:: Material for this task ::

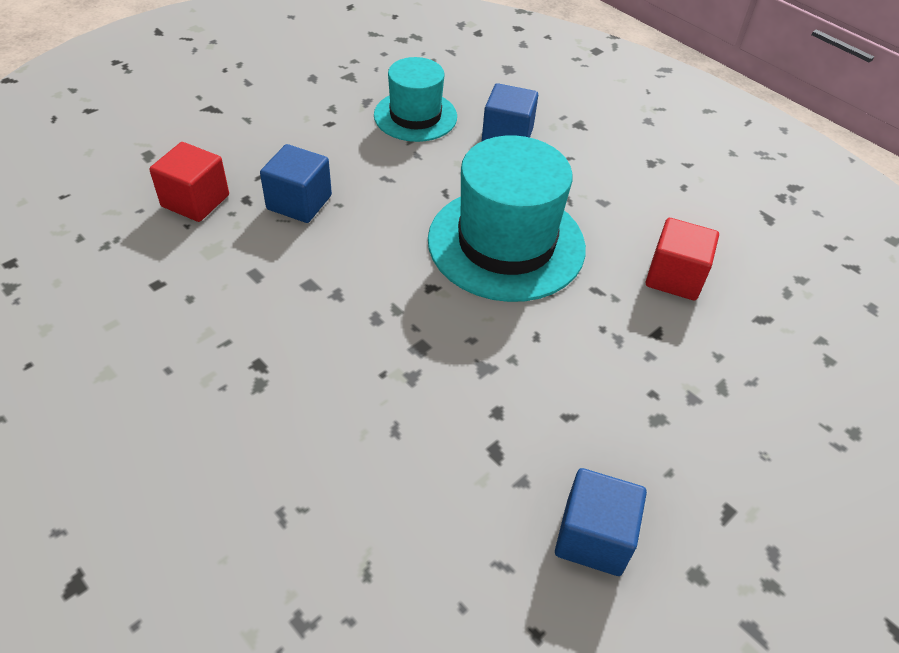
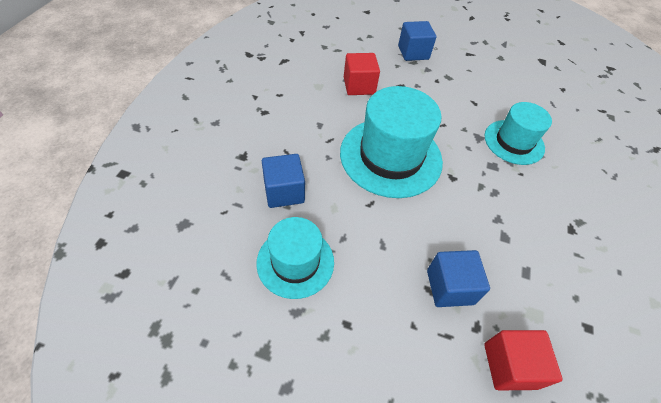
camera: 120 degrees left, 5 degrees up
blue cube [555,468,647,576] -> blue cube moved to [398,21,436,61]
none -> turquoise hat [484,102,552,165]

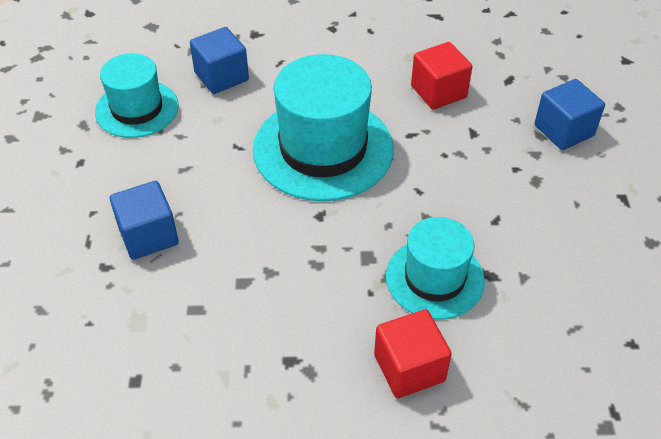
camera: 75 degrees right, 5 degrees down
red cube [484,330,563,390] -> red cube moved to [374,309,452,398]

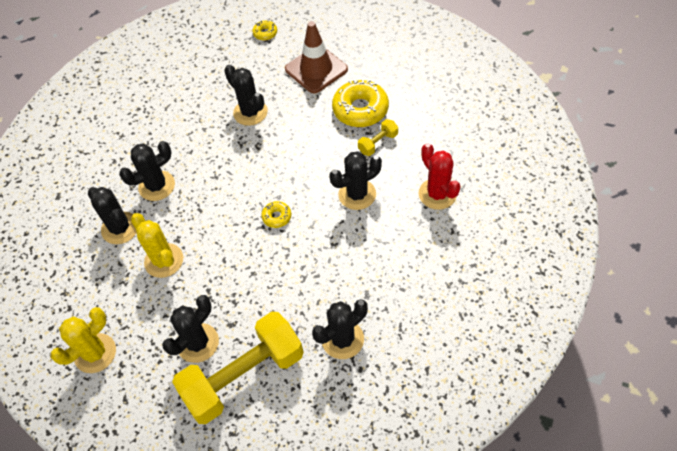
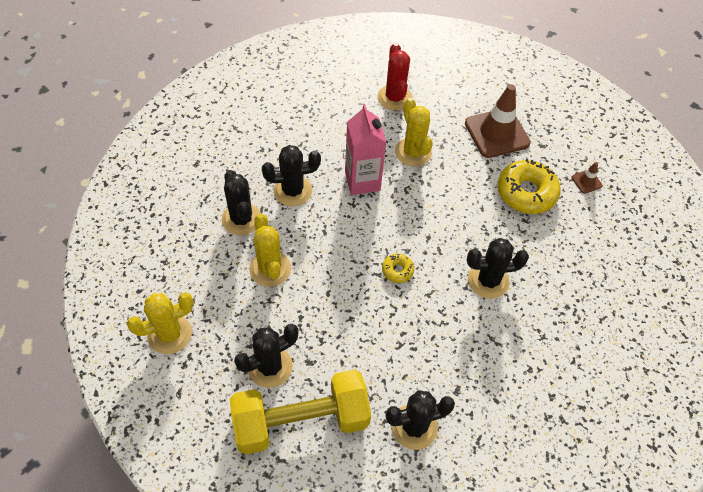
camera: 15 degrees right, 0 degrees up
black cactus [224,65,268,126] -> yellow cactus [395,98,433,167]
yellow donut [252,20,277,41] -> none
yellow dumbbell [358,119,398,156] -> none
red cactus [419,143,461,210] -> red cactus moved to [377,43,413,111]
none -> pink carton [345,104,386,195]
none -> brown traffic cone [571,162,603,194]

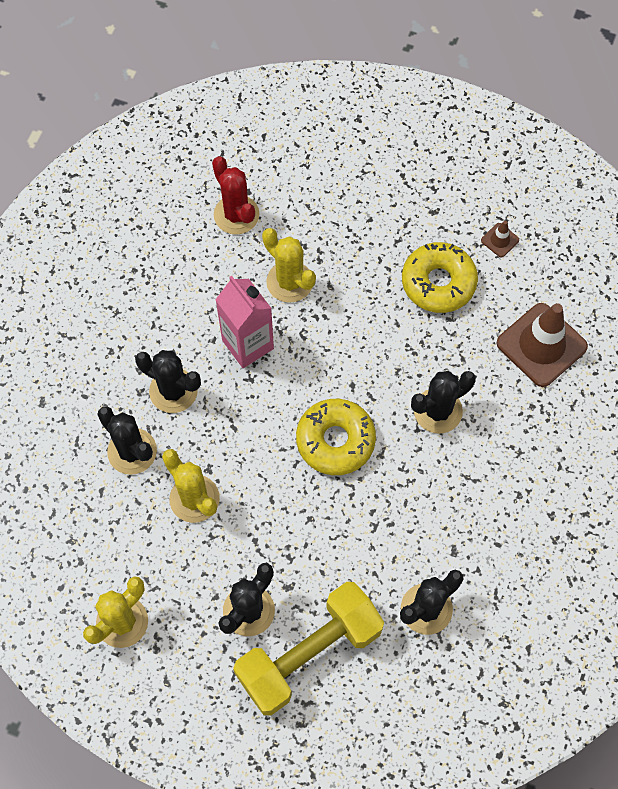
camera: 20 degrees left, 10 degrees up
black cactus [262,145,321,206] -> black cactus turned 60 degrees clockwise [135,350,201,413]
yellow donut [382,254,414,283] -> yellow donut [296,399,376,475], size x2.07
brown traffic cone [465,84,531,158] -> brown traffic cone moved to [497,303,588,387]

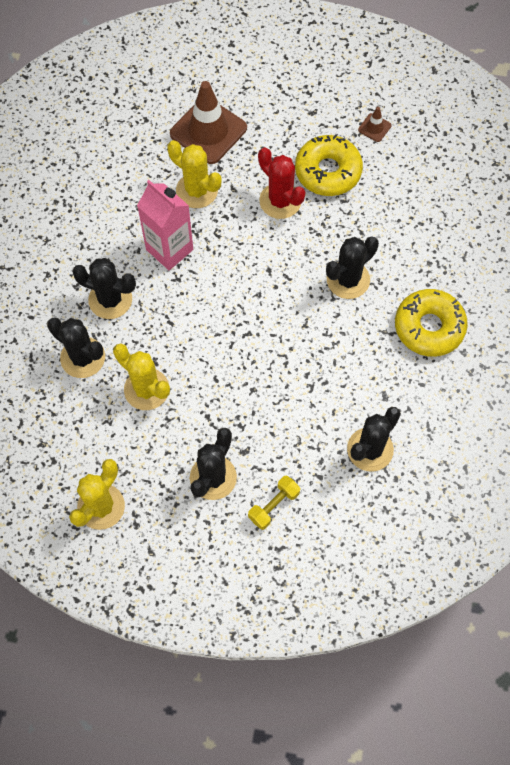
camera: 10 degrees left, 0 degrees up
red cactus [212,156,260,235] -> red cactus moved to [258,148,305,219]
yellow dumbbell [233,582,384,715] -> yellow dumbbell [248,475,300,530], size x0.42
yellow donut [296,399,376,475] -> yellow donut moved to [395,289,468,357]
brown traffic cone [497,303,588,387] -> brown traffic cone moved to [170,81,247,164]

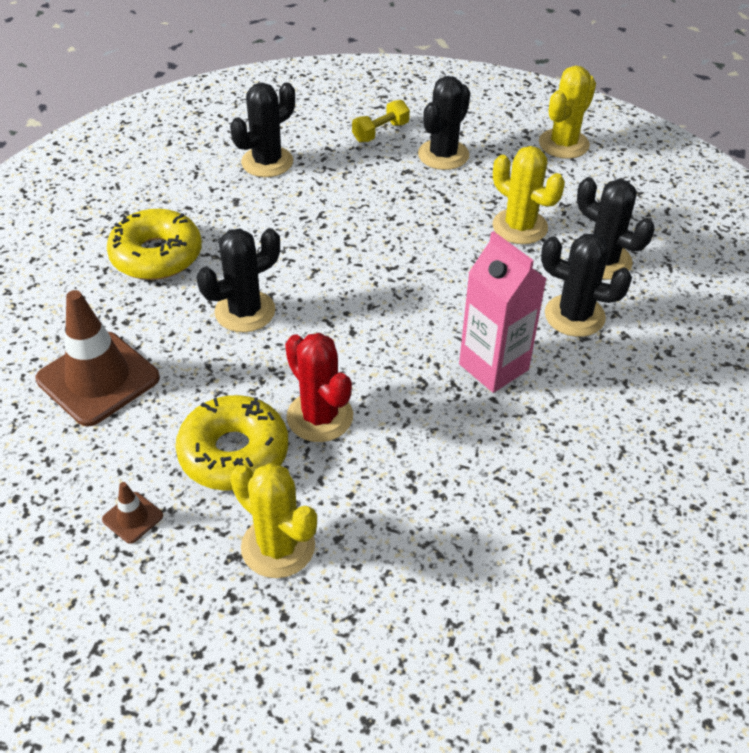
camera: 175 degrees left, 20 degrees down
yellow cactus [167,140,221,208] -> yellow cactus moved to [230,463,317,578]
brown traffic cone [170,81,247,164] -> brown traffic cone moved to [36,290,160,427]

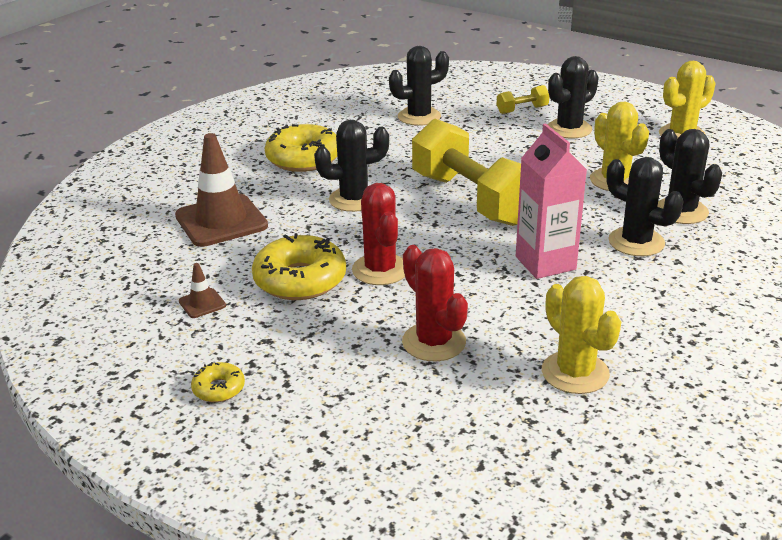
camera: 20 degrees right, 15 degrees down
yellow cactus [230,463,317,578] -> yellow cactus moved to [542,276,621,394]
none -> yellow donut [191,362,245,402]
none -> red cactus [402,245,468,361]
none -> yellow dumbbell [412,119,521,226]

:::

▶ Exercise instructions:
From the listing above, pick out each line where the word "none" appears.

▶ Output:
none -> turquoise hat [484,102,552,165]
yellow donut [252,20,277,41] -> none
yellow dumbbell [358,119,398,156] -> none
none -> pink carton [345,104,386,195]
none -> brown traffic cone [571,162,603,194]
none -> yellow donut [191,362,245,402]
none -> red cactus [402,245,468,361]
none -> yellow dumbbell [412,119,521,226]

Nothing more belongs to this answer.